- _Work to be completed_
Count up the lines in the listing below that hold "moved", and answer with the total alone.

- _Extracted entries_

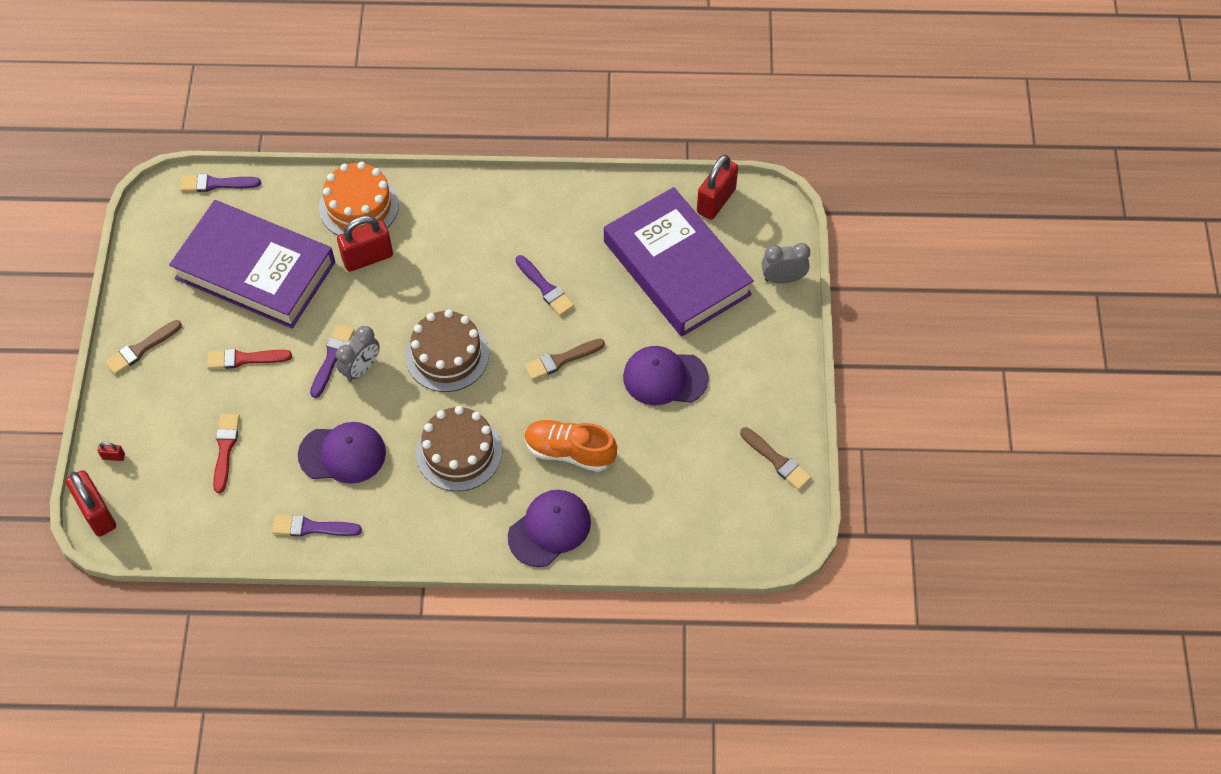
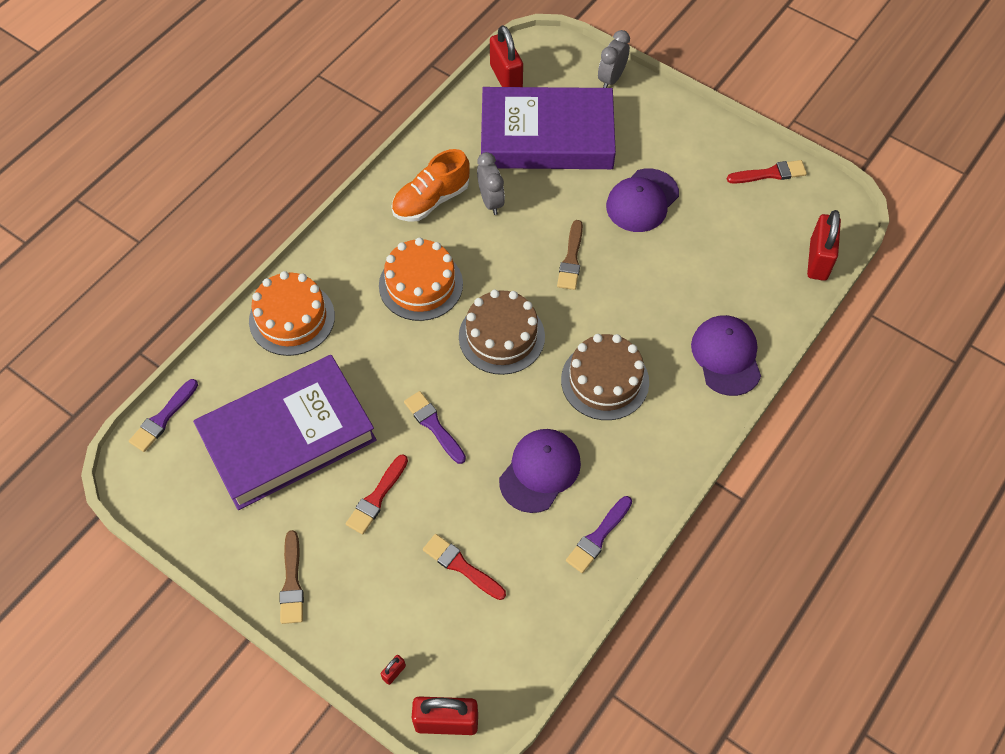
camera: 55 degrees left, 0 degrees up
grey clock [336,326,380,382] -> grey clock moved to [477,152,505,215]
red padlock [337,216,393,272] -> red padlock moved to [807,210,841,281]
purple brush [515,255,574,316] -> none
orange shoe [524,420,617,472] -> orange shoe moved to [391,149,470,222]
brown brush [740,427,812,490] -> red brush [727,160,807,184]
none -> orange cake [379,237,463,321]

- _Result for this exercise_
3